» **WORK INSTRUCTION**:
As written and without pictures, set down the lines from the one that contains "R4: 68k (IC3/PA4, VRAW) -> 68k (IC3/PA4, VCC)" through the end of the data.

» **Stored entries**:
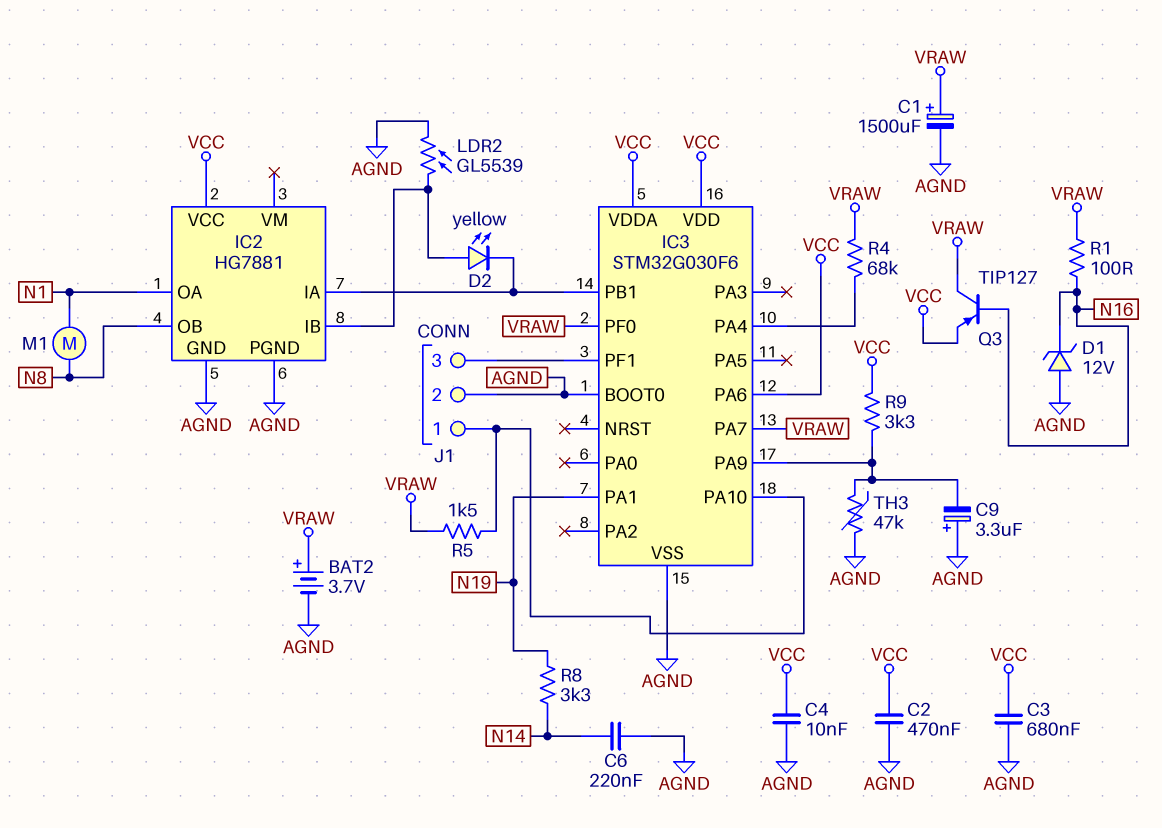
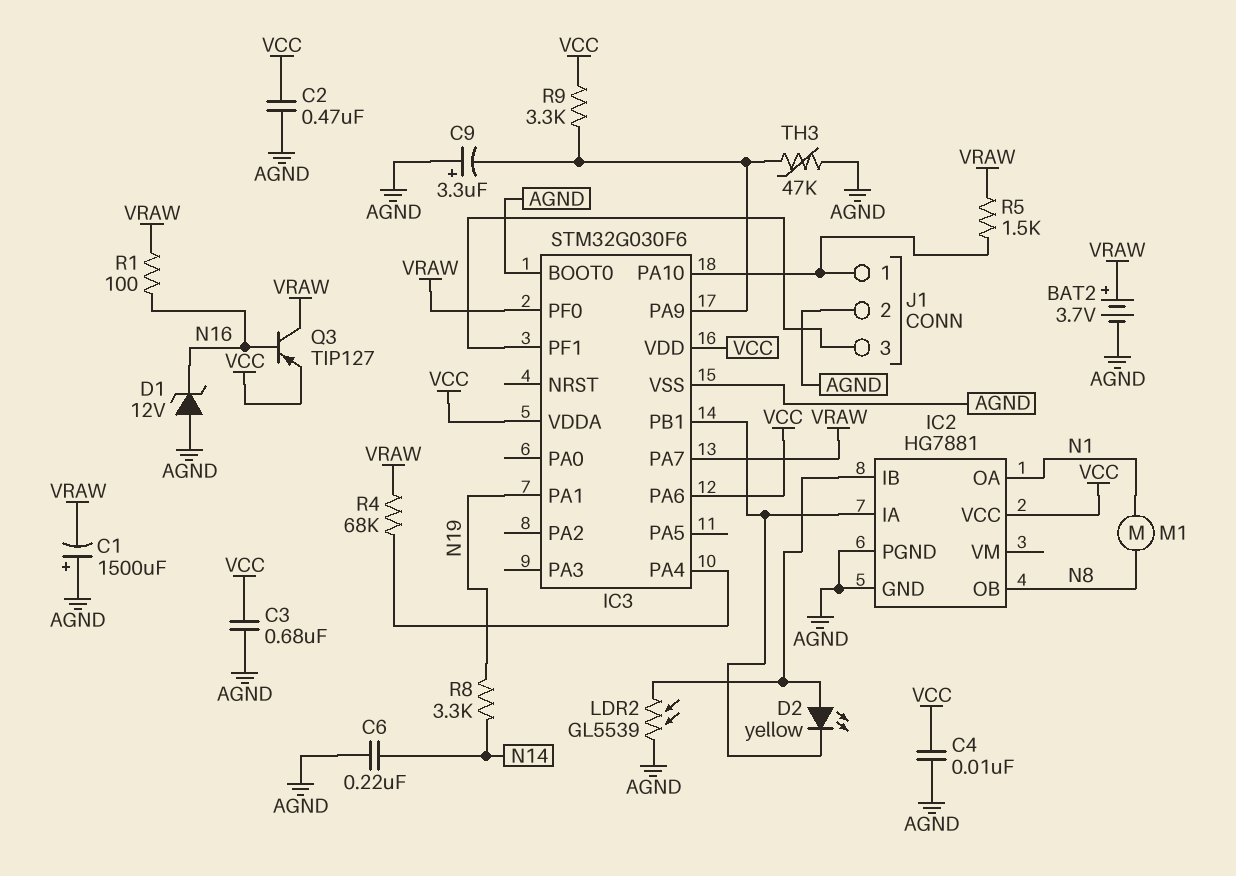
C1: 1500uF (plus VRAW, minus AGND) -> 1500uF (plus AGND, minus VRAW)

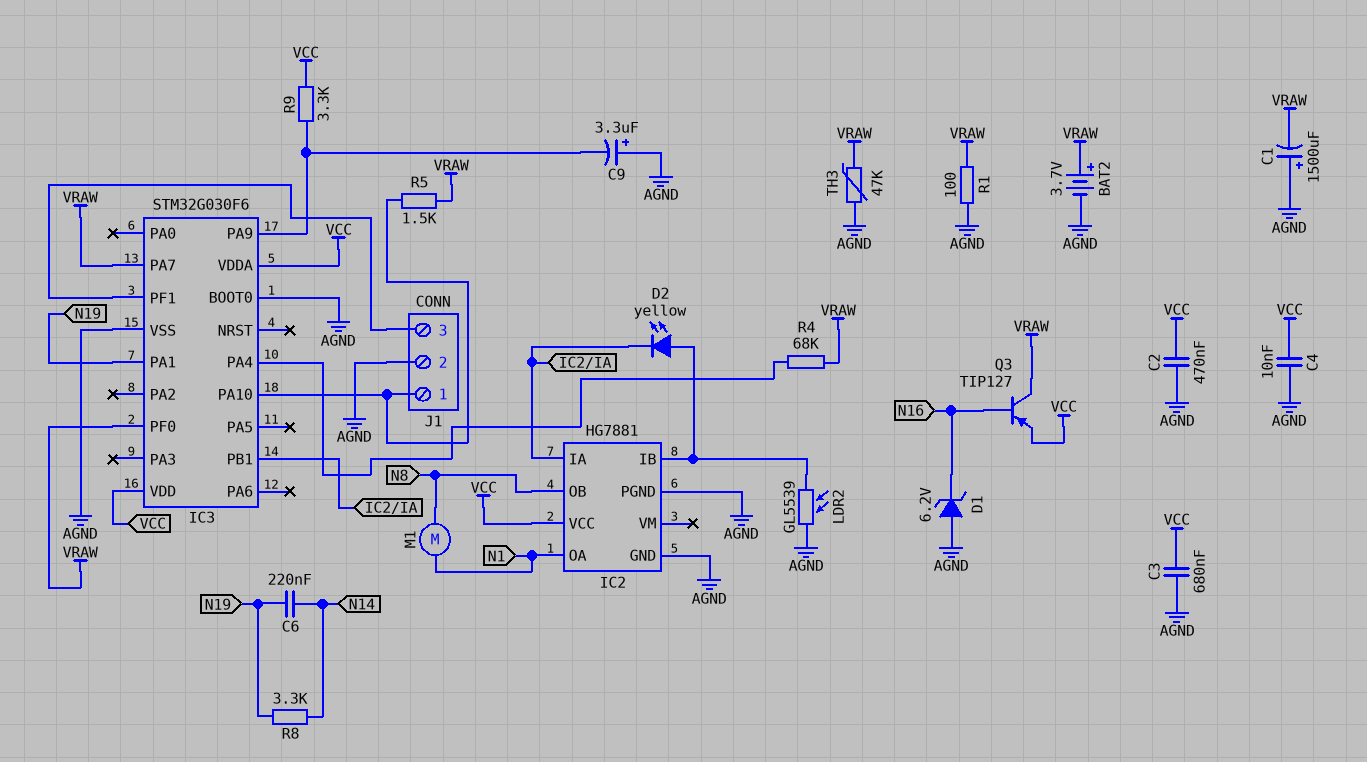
C6: 220nF (AGND, N14) -> 220nF (N14, N19)
D1: zener 12V (A AGND, K N16) -> zener 6.2V (A AGND, K N16)
IC3 pin PA6: VCC -> none
R1: 100 (N16, VRAW) -> 100 (AGND, VRAW)
TH3: 47k (AGND, IC3/PA9) -> 47k (AGND, VRAW)

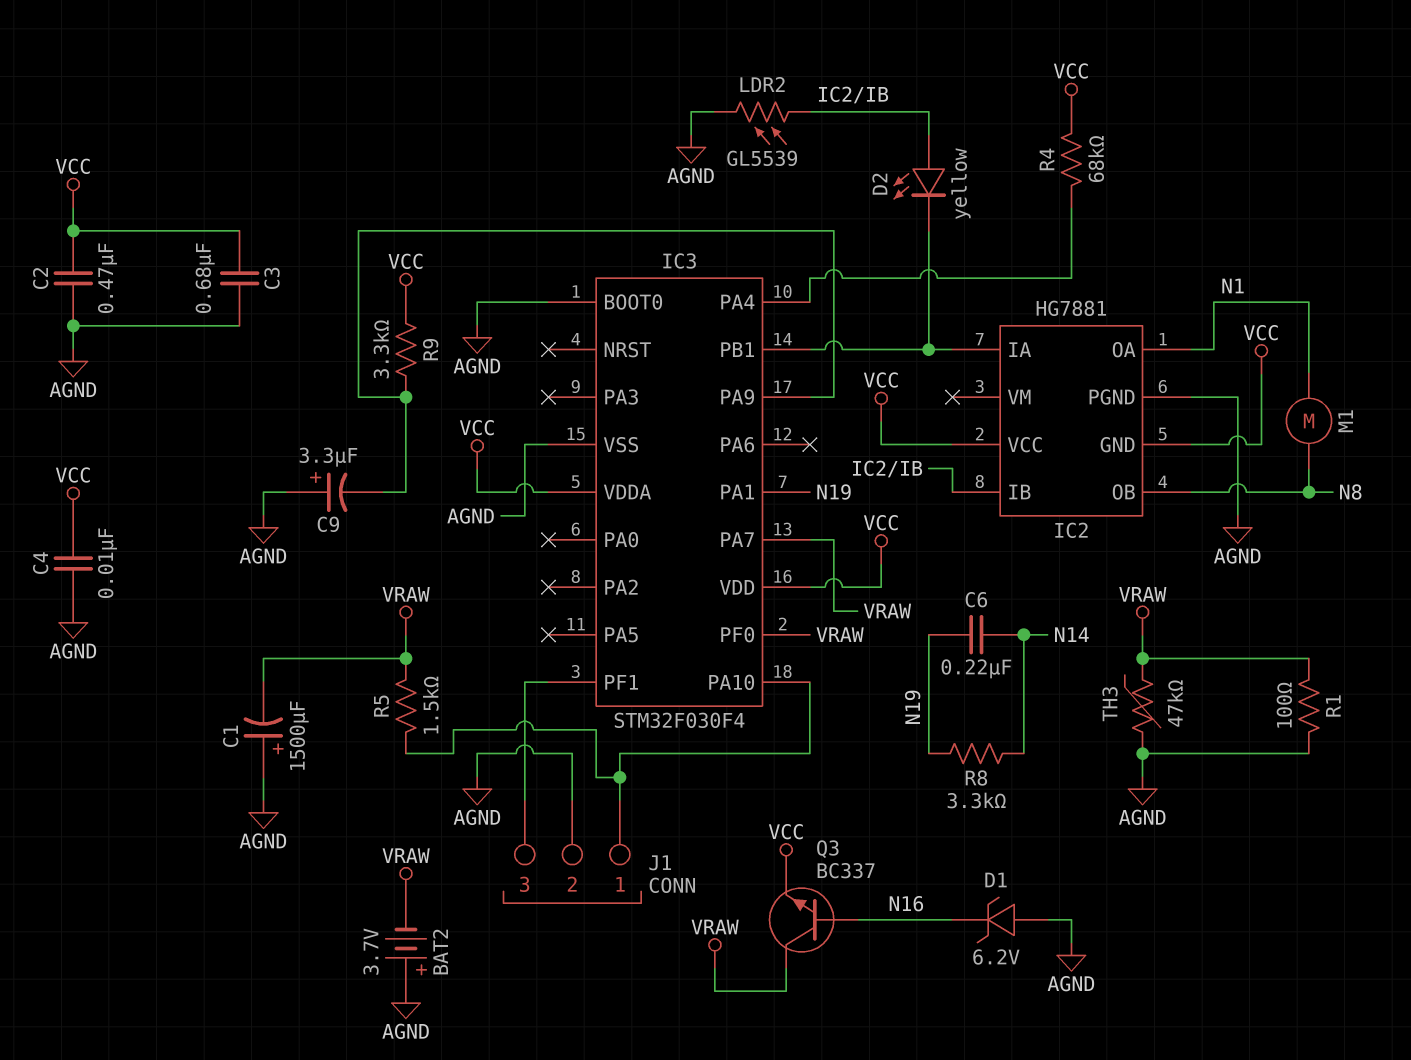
BAT2: 3.7V (plus VRAW, minus AGND) -> 3.7V (plus AGND, minus VRAW)
IC2 pin GND: AGND -> VCC
IC3: STM32G030F6 -> STM32F030F4
Q3: PNP TIP127 (B N16, C VRAW, E VCC) -> NPN BC337 (B N16, C VRAW, E VCC)
R4: 68k (IC3/PA4, VRAW) -> 68k (IC3/PA4, VCC)

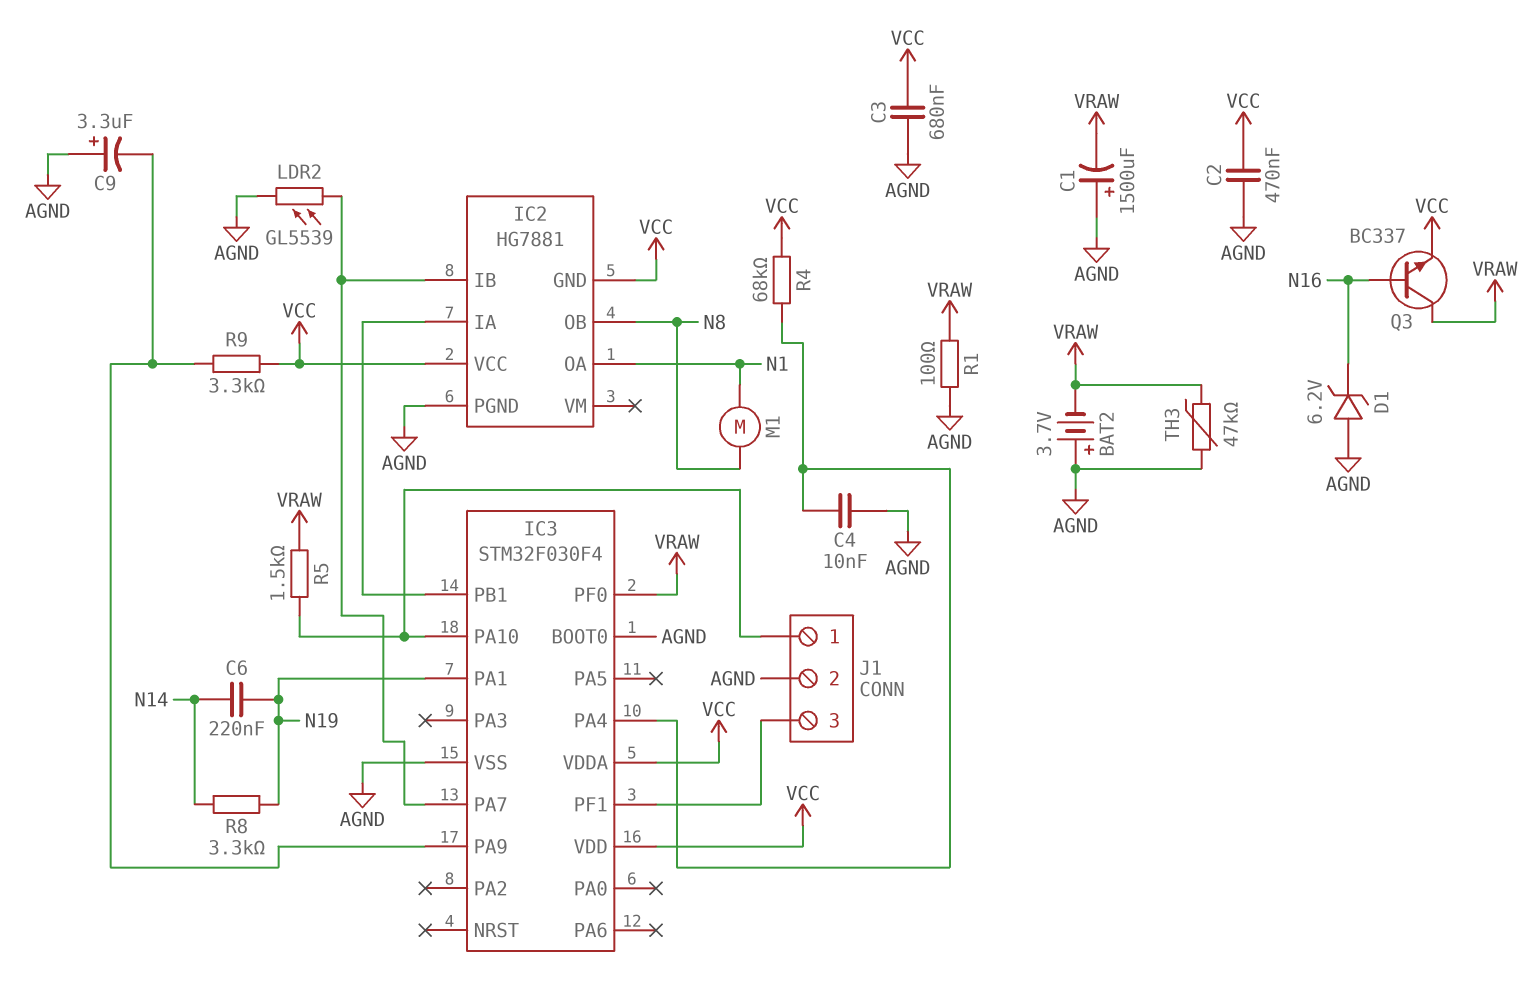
C4: 10nF (AGND, VCC) -> 10nF (AGND, IC3/PA4)
D2: LED yellow (A IC2/IB, K IC2/IA) -> none
IC3 pin PA7: VRAW -> IC2/IB

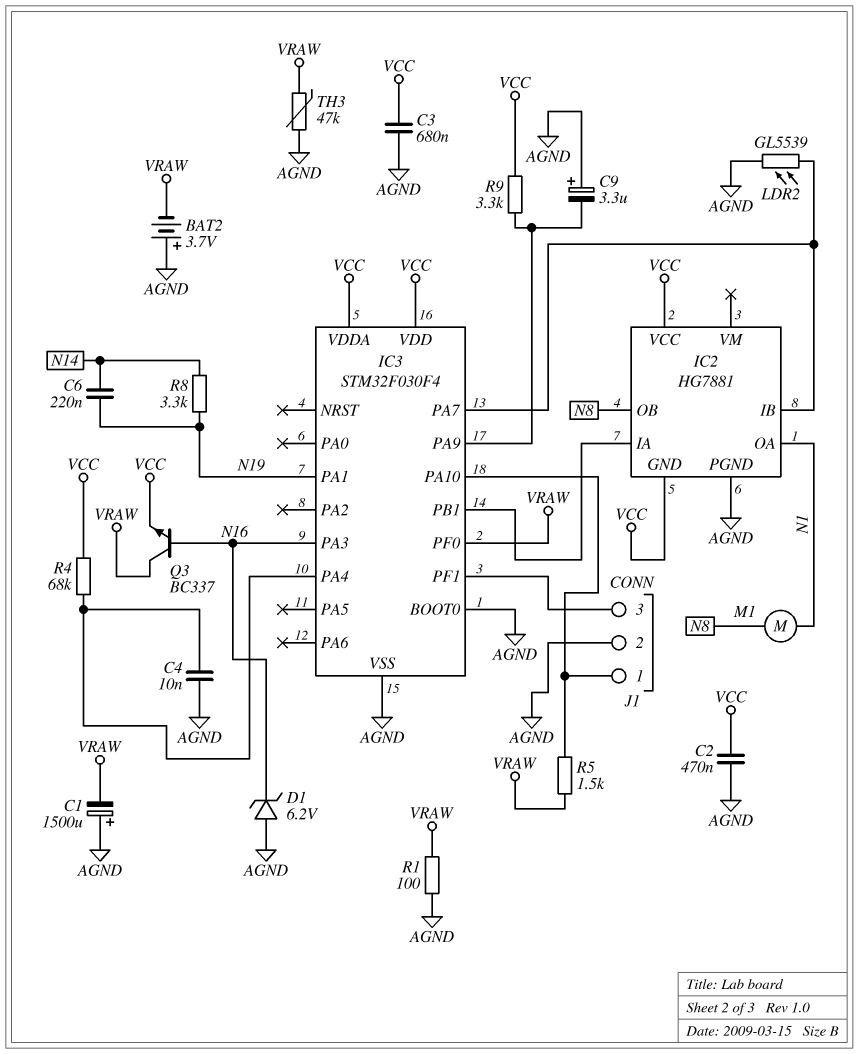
IC3 pin PA3: none -> N16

» **RESPONSE FOR THIS EXERCISE**:
R4: 68k (IC3/PA4, VRAW) -> 68k (IC3/PA4, VCC)

C4: 10nF (AGND, VCC) -> 10nF (AGND, IC3/PA4)
D2: LED yellow (A IC2/IB, K IC2/IA) -> none
IC3 pin PA7: VRAW -> IC2/IB

IC3 pin PA3: none -> N16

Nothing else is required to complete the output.